## PROBLEM STATEMENT
Leaving out the images, transcribe every record below exactly.

## SOURCE DATA
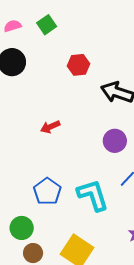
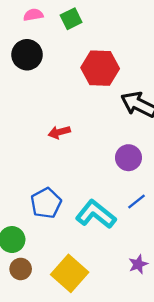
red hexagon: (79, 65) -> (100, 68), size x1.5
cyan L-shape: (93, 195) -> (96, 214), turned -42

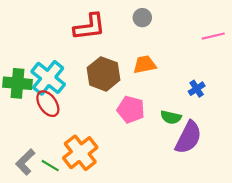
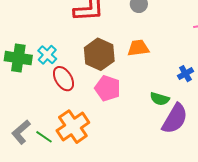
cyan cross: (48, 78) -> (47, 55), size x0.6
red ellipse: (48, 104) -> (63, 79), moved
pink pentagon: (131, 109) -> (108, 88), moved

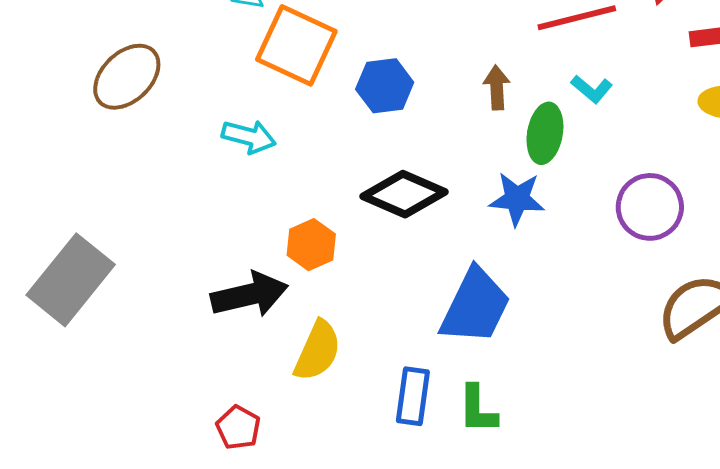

## OUTPUT FOR THIS EXERCISE
red hexagon: (79, 65) -> (100, 68), size x1.5
cyan L-shape: (93, 195) -> (96, 214), turned -42

cyan cross: (48, 78) -> (47, 55), size x0.6
red ellipse: (48, 104) -> (63, 79), moved
pink pentagon: (131, 109) -> (108, 88), moved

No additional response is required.